#### [WHAT YOU WILL DO]
Your answer should be only the lines below from the one with "turquoise goblet: 2 -> 0" to the one with "green spray bottle: 1 -> 2", repeated exactly, ends included.

Records drawn from a dataset
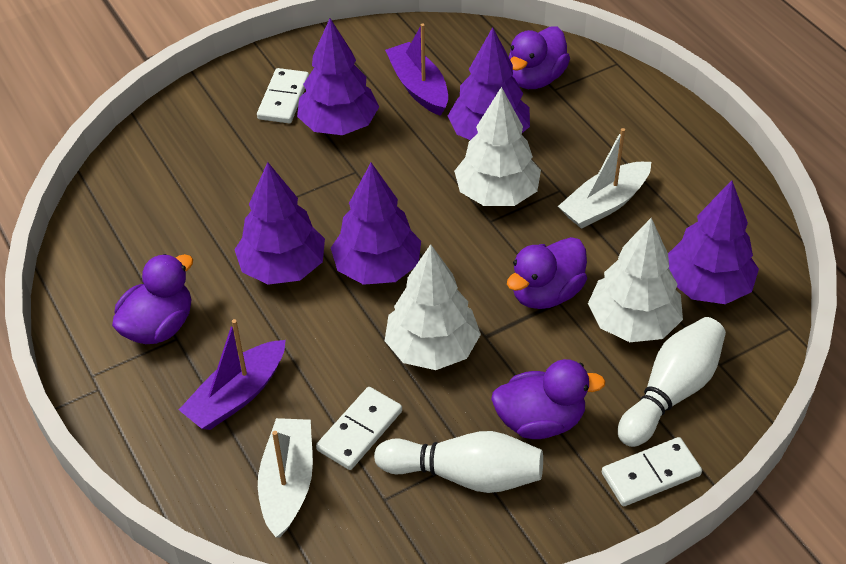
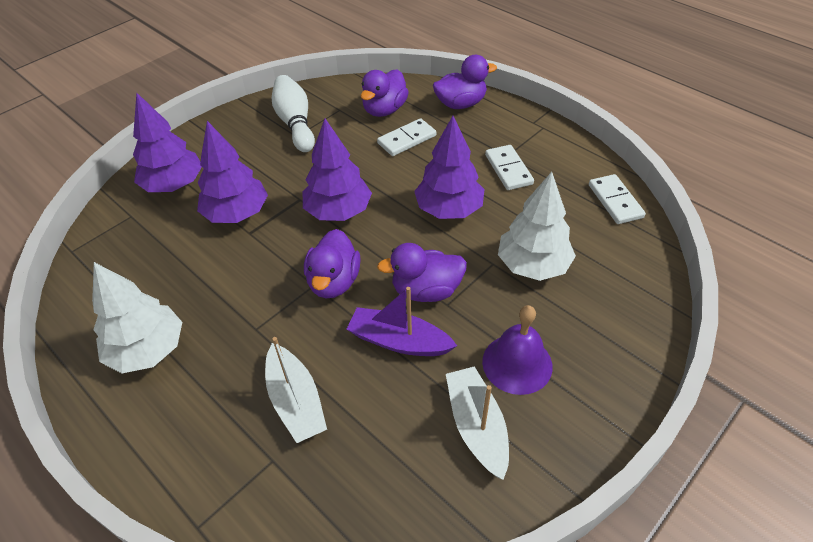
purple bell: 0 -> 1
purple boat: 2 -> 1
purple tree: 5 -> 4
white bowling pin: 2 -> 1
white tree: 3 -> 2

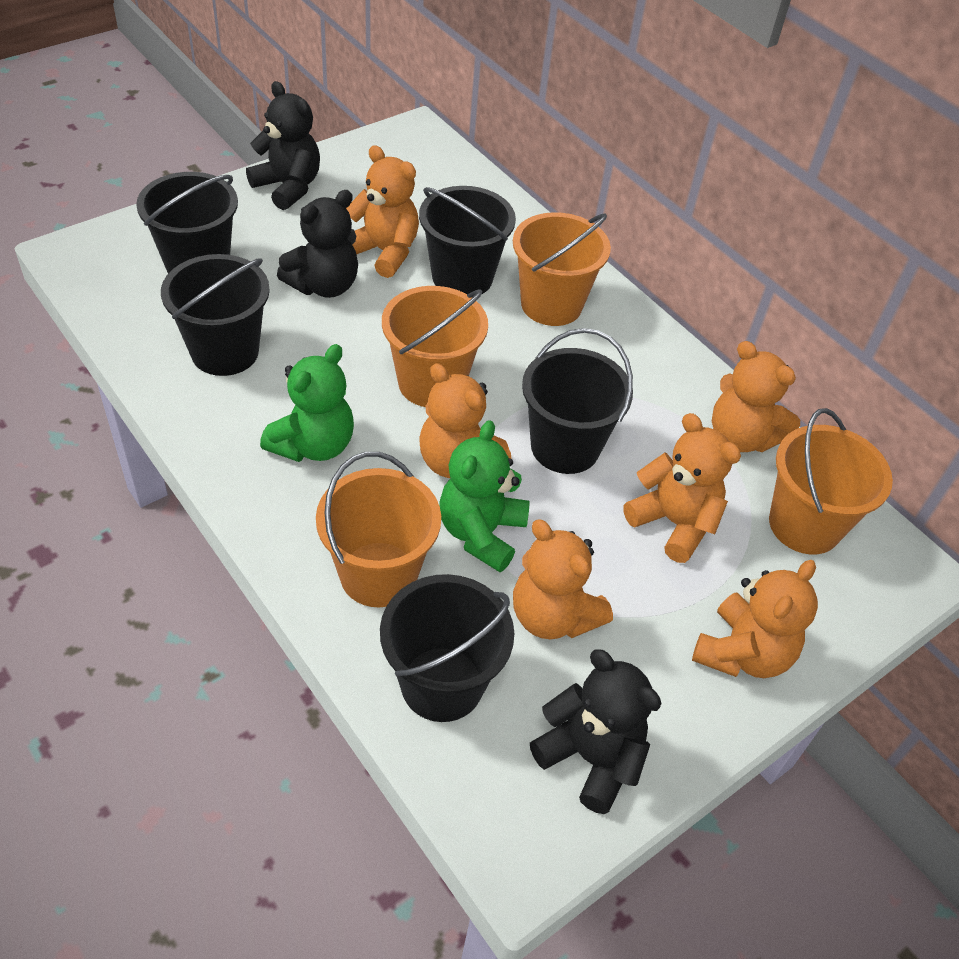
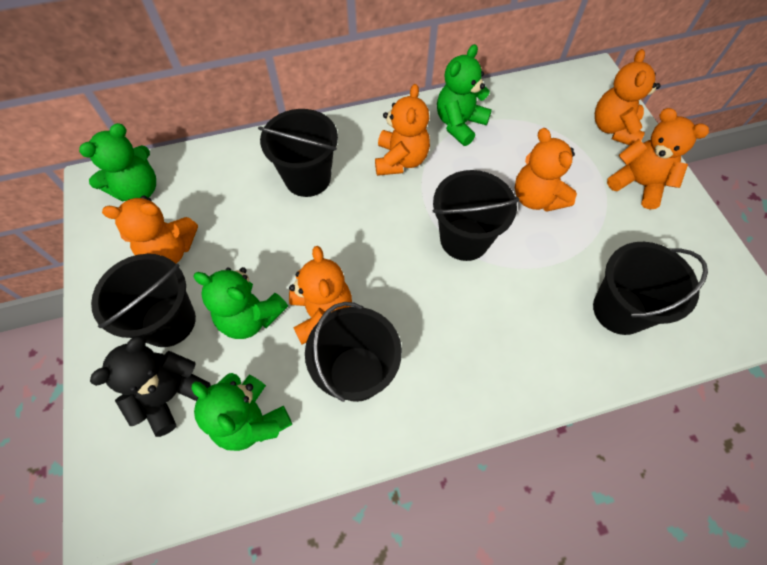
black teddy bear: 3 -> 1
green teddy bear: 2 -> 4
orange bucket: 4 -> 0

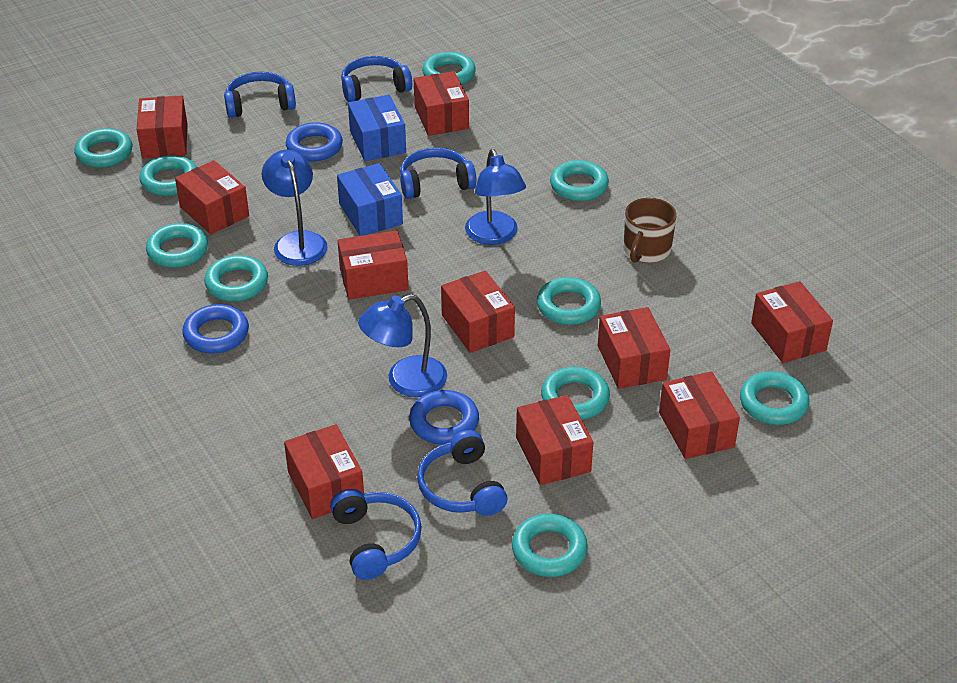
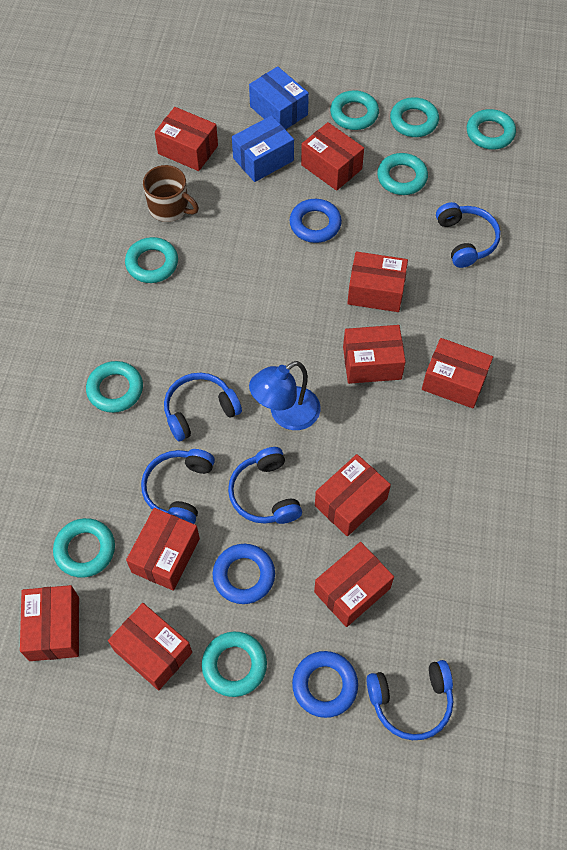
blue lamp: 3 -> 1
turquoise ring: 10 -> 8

* * *

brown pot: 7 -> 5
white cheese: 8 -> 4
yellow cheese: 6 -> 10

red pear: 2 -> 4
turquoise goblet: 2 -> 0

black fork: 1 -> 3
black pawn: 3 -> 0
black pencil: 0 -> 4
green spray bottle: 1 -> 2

#### [ANSWER TO THIS PROBLEM]
turquoise goblet: 2 -> 0

black fork: 1 -> 3
black pawn: 3 -> 0
black pencil: 0 -> 4
green spray bottle: 1 -> 2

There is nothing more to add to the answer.